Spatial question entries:
-----

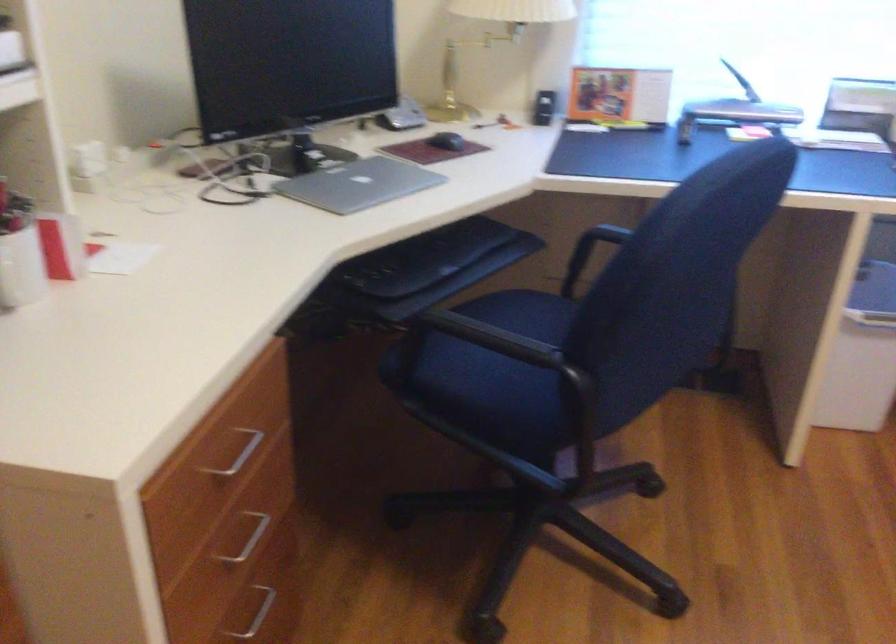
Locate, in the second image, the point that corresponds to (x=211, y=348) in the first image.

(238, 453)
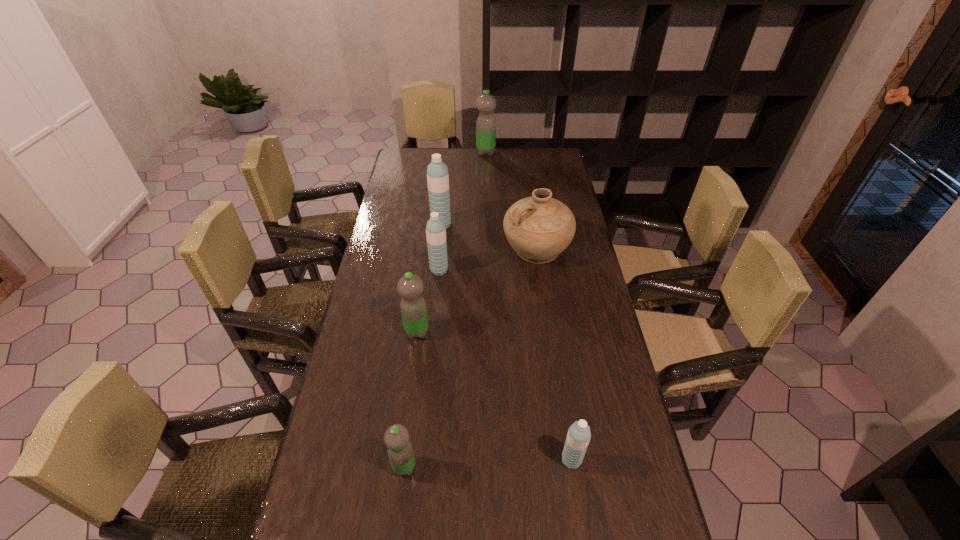
Identify the location of free space between the second farthest water bottle and the pottery. The image size is (960, 540). (489, 237).

Find the location of a particular element. This screenshot has width=960, height=540. free space between the second farthest water bottle and the pottery is located at coordinates (489, 237).

Locate an element on the screen. unoccupied area between the rightmost blue water bottle and the second farthest water bottle is located at coordinates (506, 342).

Find the location of a particular element. The image size is (960, 540). vacant space that is in between the third farthest water bottle and the third nearest water bottle is located at coordinates (428, 301).

Find the location of a particular element. The image size is (960, 540). empty space that is in between the smallest green water bottle and the third nearest water bottle is located at coordinates (411, 399).

At what (x,y) coordinates should I click in order to perform the action: click on empty space that is in between the second farthest water bottle and the second smallest green water bottle. Please return your answer as a coordinate pair (x, y). The height and width of the screenshot is (540, 960). Looking at the image, I should click on (429, 278).

Identify the location of object that can be found as the fourth closest to the nearest green water bottle. The height and width of the screenshot is (540, 960). (539, 228).

At what (x,y) coordinates should I click in order to perform the action: click on object that is the closest to the third farthest water bottle. Please return your answer as a coordinate pair (x, y). The height and width of the screenshot is (540, 960). Looking at the image, I should click on (437, 172).

This screenshot has height=540, width=960. I want to click on water bottle that is the fourth closest to the second nearest blue water bottle, so [578, 437].

Point out which water bottle is positioned as the fourth nearest to the pottery. Please provide its 2D coordinates. Your answer should be formatted as a tuple, i.e. [(x, y)], where the tuple contains the x and y coordinates of a point satisfying the conditions above.

[(486, 103)]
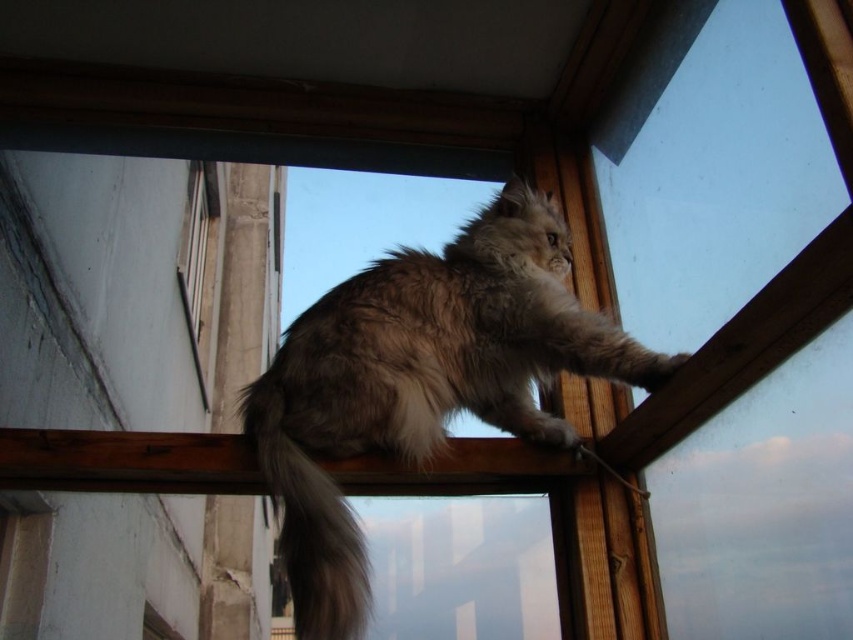
Is point (329, 632) in front of point (189, 225)?

Yes.

The image size is (853, 640). What do you see at coordinates (308, 522) in the screenshot?
I see `fuzzy fur tail at upper center` at bounding box center [308, 522].

This screenshot has height=640, width=853. In order to click on fuzzy fur tail at upper center in this screenshot , I will do `click(308, 522)`.

Which is behind, point (465, 300) or point (177, 256)?

The point (177, 256) is more distant.

Can you confirm if fuzzy fur cat at upper center is positioned to the left of transparent plastic window at center?

In fact, fuzzy fur cat at upper center is to the right of transparent plastic window at center.

The image size is (853, 640). In order to click on fuzzy fur cat at upper center in this screenshot , I will do `click(421, 380)`.

Locate an element on the screen. The width and height of the screenshot is (853, 640). fuzzy fur cat at upper center is located at coordinates (421, 380).

Consider the image. Which of these two, fuzzy fur cat at upper center or fuzzy fur tail at upper center, stands shorter?

fuzzy fur tail at upper center is shorter.

Which is more to the left, fuzzy fur cat at upper center or fuzzy fur tail at upper center?

From the viewer's perspective, fuzzy fur tail at upper center appears more on the left side.

Between point (392, 320) and point (257, 397), which one is positioned behind?

Positioned behind is point (392, 320).

The width and height of the screenshot is (853, 640). What are the coordinates of `fuzzy fur cat at upper center` in the screenshot? It's located at (421, 380).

-----

* **GIVEN PROBLEM**: Reproduce the lines of the items above word for word, starting at the line that contains "Can you confirm" and ending at the line that contains "Consider the image.", with both of those lines included.

* **OUTPUT**:
Can you confirm if fuzzy fur cat at upper center is positioned to the left of transparent plastic window at center?

In fact, fuzzy fur cat at upper center is to the right of transparent plastic window at center.

The image size is (853, 640). In order to click on fuzzy fur cat at upper center in this screenshot , I will do `click(421, 380)`.

Locate an element on the screen. The width and height of the screenshot is (853, 640). fuzzy fur cat at upper center is located at coordinates (421, 380).

Consider the image. Which of these two, fuzzy fur cat at upper center or fuzzy fur tail at upper center, stands shorter?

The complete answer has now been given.